BEGIN LISTED ENTRIES
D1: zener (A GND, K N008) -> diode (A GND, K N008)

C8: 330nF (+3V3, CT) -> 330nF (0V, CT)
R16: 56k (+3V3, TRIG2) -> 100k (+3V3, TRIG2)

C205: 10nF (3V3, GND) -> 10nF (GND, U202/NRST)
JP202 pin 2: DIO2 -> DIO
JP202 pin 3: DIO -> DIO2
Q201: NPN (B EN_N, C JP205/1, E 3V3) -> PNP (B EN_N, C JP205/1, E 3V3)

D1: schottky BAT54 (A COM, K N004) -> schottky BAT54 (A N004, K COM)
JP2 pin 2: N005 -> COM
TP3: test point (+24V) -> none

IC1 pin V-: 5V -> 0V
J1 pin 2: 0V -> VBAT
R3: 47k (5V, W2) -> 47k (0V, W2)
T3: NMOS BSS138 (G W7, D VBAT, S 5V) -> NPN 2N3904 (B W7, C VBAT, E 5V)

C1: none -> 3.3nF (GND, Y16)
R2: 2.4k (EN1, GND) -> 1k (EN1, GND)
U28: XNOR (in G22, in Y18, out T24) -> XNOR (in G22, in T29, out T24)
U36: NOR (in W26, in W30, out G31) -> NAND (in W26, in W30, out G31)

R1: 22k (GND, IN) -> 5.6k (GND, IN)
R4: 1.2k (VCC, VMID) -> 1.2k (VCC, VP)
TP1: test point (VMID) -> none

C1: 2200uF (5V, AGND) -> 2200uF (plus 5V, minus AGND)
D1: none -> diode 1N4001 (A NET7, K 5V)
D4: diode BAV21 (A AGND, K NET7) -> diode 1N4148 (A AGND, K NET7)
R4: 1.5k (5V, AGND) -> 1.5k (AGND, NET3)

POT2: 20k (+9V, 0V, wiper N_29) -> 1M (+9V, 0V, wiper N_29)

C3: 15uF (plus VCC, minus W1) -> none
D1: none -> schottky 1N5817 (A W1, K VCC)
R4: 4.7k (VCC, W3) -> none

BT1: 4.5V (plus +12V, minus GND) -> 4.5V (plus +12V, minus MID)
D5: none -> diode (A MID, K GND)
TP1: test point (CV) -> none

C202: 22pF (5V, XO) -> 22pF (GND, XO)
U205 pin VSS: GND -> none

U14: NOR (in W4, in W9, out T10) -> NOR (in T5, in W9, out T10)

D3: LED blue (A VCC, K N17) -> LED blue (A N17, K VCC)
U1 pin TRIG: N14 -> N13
END LISTED ENTRIES
## ACTION ITEM
Tally the lines in the records containing the string "point"; output only the tally.

## RESULT FOR THIS TASK
3